#### [Exercise aim]
All records below should be repeated exactly, with the pictures left out.

Source data
= = = =

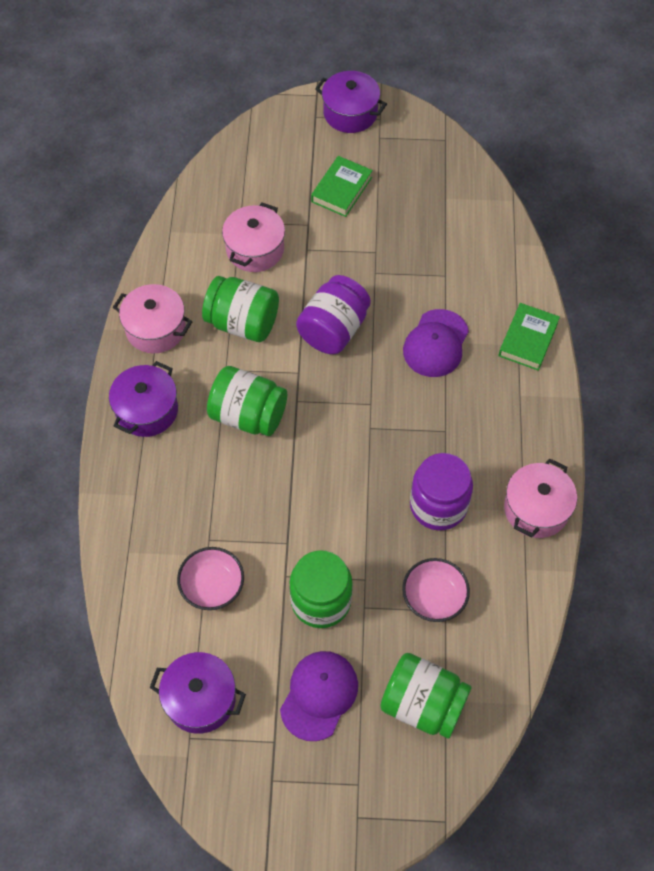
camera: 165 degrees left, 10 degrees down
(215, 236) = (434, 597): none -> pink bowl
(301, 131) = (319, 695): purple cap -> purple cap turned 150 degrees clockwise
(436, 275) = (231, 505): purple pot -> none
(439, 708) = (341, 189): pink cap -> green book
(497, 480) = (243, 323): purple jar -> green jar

= = = =

#### [Answer to this exercise]
camera: 165 degrees left, 10 degrees down
(215, 236) = (434, 597): none -> pink bowl
(301, 131) = (319, 695): purple cap -> purple cap turned 150 degrees clockwise
(436, 275) = (231, 505): purple pot -> none
(439, 708) = (341, 189): pink cap -> green book
(497, 480) = (243, 323): purple jar -> green jar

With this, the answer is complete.